Task prompt | Find "green line: (91, 30) -> (88, 22), moved" and "gray star: (99, 132) -> (74, 42), turned 30" in the records below. Copy the lines holding them and every line between, exactly, and no others.

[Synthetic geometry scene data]
----------

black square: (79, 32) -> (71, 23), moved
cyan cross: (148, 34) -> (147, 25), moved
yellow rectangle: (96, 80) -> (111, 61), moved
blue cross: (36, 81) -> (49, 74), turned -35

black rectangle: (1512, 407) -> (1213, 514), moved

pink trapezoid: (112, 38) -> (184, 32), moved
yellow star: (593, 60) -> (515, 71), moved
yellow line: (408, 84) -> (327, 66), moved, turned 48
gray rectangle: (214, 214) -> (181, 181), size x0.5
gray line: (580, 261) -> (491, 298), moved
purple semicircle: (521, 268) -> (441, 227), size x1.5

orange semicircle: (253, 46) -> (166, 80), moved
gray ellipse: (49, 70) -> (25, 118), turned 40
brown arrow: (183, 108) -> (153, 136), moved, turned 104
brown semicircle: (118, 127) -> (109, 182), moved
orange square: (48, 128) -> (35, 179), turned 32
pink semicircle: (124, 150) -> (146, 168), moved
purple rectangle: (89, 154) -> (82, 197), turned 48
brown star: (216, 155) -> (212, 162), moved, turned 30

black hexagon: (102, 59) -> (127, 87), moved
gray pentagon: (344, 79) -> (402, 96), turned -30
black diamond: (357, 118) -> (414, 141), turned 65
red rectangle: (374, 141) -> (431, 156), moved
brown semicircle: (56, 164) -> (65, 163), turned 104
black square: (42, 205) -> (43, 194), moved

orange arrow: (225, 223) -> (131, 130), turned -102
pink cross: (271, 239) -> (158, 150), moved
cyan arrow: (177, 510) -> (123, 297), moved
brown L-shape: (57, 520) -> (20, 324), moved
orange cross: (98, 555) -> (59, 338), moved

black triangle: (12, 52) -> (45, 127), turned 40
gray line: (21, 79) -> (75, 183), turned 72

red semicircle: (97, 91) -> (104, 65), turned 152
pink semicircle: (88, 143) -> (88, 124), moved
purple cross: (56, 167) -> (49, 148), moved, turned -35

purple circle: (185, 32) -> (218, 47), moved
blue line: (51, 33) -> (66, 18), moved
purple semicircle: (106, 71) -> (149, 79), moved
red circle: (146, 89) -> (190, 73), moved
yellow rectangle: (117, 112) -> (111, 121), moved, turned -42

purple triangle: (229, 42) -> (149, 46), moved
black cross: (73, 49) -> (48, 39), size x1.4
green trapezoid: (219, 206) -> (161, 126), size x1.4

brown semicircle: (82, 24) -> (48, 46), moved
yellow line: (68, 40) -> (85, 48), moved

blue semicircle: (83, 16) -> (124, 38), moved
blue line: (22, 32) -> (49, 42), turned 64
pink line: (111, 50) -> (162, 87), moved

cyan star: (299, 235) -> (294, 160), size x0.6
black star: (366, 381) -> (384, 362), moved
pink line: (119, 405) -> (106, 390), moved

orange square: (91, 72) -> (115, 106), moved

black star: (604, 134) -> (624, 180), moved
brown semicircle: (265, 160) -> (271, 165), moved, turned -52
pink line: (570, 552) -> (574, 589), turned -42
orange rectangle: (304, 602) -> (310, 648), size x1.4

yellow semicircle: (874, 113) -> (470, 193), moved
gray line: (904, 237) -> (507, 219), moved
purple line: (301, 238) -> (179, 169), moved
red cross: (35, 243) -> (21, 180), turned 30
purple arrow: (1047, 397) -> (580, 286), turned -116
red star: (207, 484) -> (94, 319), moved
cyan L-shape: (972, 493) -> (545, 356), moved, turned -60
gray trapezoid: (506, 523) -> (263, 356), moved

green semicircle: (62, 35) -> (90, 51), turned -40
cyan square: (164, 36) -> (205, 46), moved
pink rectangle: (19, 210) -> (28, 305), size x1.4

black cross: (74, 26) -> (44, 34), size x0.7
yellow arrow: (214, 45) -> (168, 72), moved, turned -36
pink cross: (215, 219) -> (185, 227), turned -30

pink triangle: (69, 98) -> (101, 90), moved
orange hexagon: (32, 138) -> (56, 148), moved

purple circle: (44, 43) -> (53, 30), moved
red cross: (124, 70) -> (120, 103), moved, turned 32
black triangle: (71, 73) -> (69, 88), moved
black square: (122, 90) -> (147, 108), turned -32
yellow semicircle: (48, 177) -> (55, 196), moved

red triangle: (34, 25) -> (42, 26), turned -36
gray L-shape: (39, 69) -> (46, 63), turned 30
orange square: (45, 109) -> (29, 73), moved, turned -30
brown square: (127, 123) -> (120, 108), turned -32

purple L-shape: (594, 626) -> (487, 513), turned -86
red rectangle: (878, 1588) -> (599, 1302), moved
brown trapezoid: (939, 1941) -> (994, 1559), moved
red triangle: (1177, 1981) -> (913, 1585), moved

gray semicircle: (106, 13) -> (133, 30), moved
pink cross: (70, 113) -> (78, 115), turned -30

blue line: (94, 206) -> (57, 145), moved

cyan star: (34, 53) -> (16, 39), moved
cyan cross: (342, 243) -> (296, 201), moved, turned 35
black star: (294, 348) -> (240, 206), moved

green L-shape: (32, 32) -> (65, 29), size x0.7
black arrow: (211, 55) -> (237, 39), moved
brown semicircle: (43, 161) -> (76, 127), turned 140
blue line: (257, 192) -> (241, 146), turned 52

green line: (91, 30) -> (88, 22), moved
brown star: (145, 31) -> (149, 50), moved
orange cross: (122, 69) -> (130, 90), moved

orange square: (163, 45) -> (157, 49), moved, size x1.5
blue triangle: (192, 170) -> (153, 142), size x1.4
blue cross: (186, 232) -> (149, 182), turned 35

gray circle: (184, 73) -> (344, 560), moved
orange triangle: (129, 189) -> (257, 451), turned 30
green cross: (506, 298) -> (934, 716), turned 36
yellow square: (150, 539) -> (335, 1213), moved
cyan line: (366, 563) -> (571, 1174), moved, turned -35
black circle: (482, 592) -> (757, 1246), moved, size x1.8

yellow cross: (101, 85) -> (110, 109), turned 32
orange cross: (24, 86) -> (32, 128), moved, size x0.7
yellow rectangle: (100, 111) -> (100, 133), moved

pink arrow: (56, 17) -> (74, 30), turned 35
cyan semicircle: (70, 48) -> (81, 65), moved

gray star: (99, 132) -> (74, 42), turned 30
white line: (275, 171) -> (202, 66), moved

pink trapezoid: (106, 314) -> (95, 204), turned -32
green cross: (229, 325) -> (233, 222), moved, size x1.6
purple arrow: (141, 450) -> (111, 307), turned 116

----------

Result below |
green line: (91, 30) -> (88, 22), moved
brown star: (145, 31) -> (149, 50), moved
orange cross: (122, 69) -> (130, 90), moved

orange square: (163, 45) -> (157, 49), moved, size x1.5
blue triangle: (192, 170) -> (153, 142), size x1.4
blue cross: (186, 232) -> (149, 182), turned 35

gray circle: (184, 73) -> (344, 560), moved
orange triangle: (129, 189) -> (257, 451), turned 30
green cross: (506, 298) -> (934, 716), turned 36
yellow square: (150, 539) -> (335, 1213), moved
cyan line: (366, 563) -> (571, 1174), moved, turned -35
black circle: (482, 592) -> (757, 1246), moved, size x1.8

yellow cross: (101, 85) -> (110, 109), turned 32
orange cross: (24, 86) -> (32, 128), moved, size x0.7
yellow rectangle: (100, 111) -> (100, 133), moved

pink arrow: (56, 17) -> (74, 30), turned 35
cyan semicircle: (70, 48) -> (81, 65), moved

gray star: (99, 132) -> (74, 42), turned 30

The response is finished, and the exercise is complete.